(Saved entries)
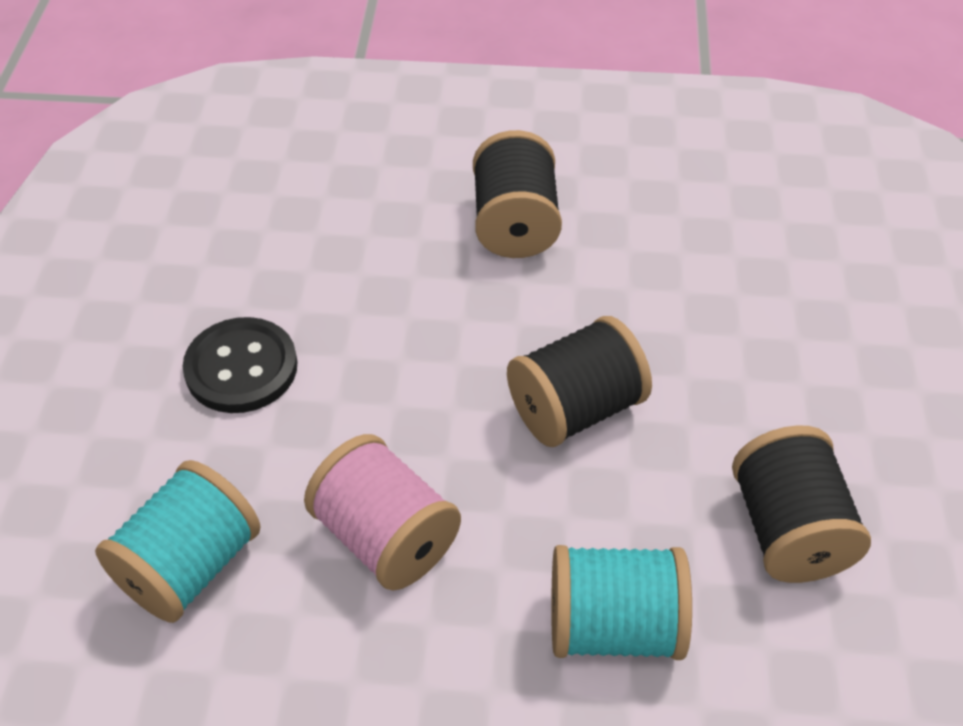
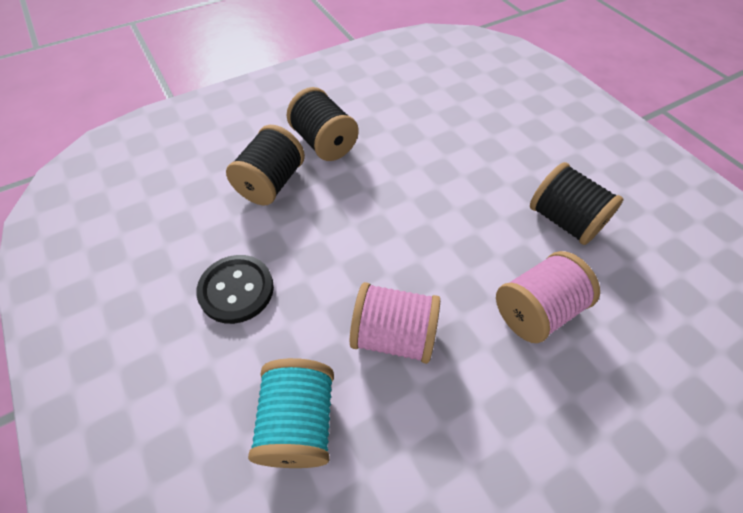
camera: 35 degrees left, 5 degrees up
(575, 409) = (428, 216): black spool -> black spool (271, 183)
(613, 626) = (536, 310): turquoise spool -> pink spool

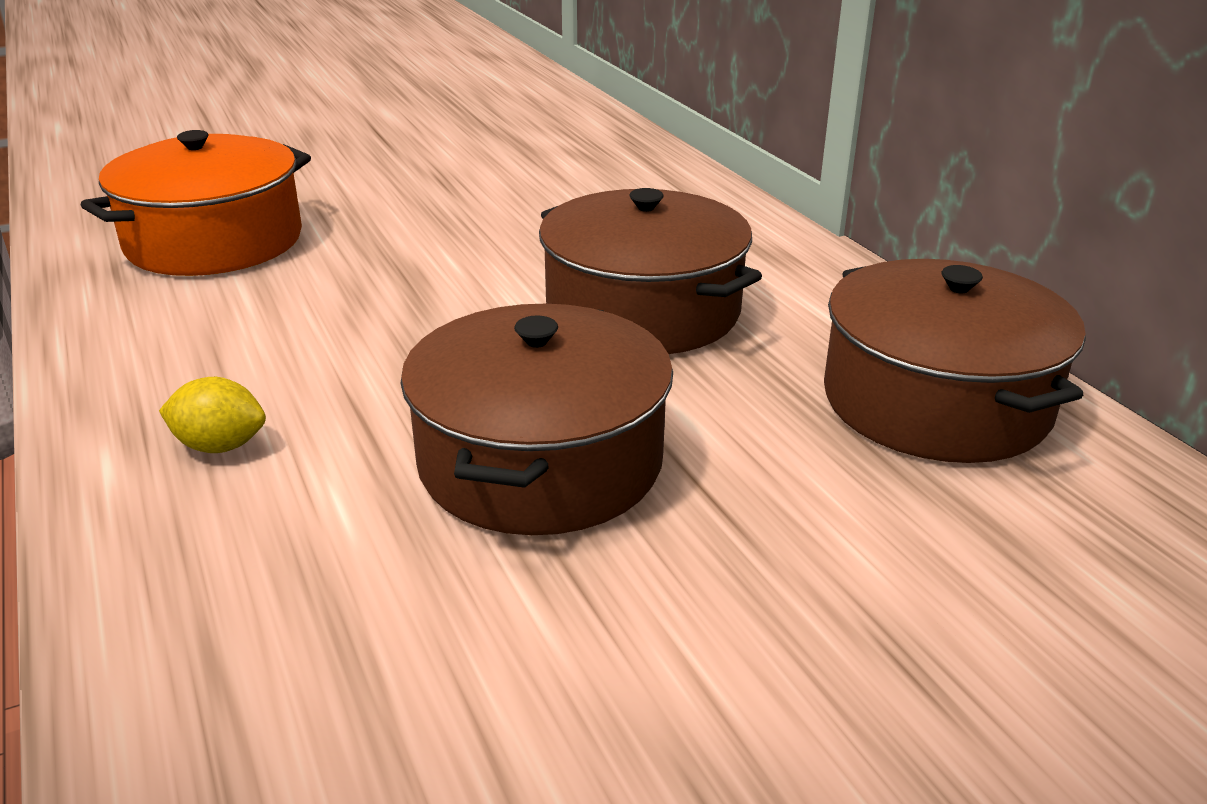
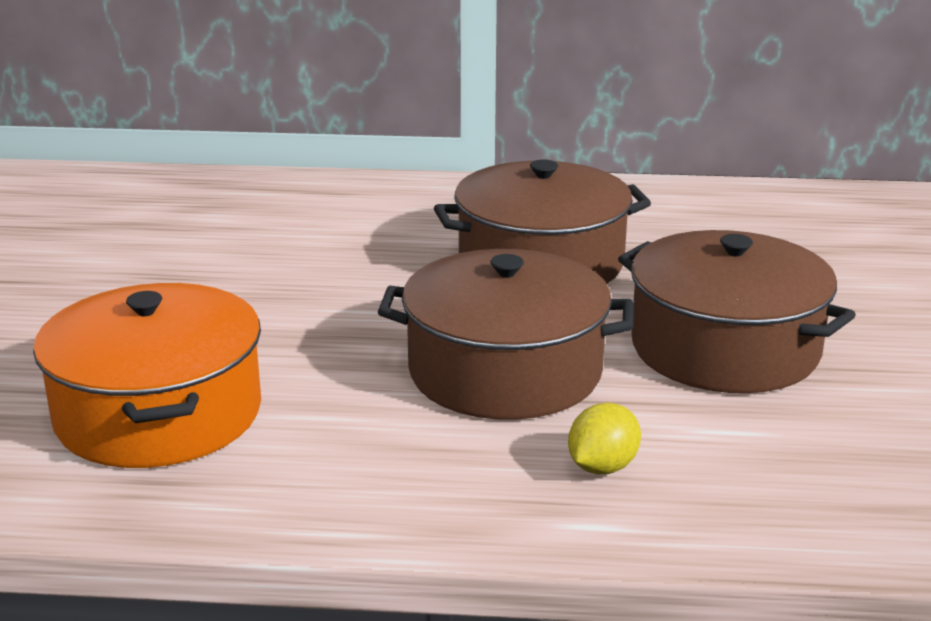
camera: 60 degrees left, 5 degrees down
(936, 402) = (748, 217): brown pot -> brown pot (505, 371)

▶ What to work on
In your reply, please set down exactly the lines from the one containing "(613, 626) = (536, 310): turquoise" through the end of the records, with the pictures left out.

▶ Response for this exercise
(613, 626) = (536, 310): turquoise spool -> pink spool

camera: 60 degrees left, 5 degrees down
(936, 402) = (748, 217): brown pot -> brown pot (505, 371)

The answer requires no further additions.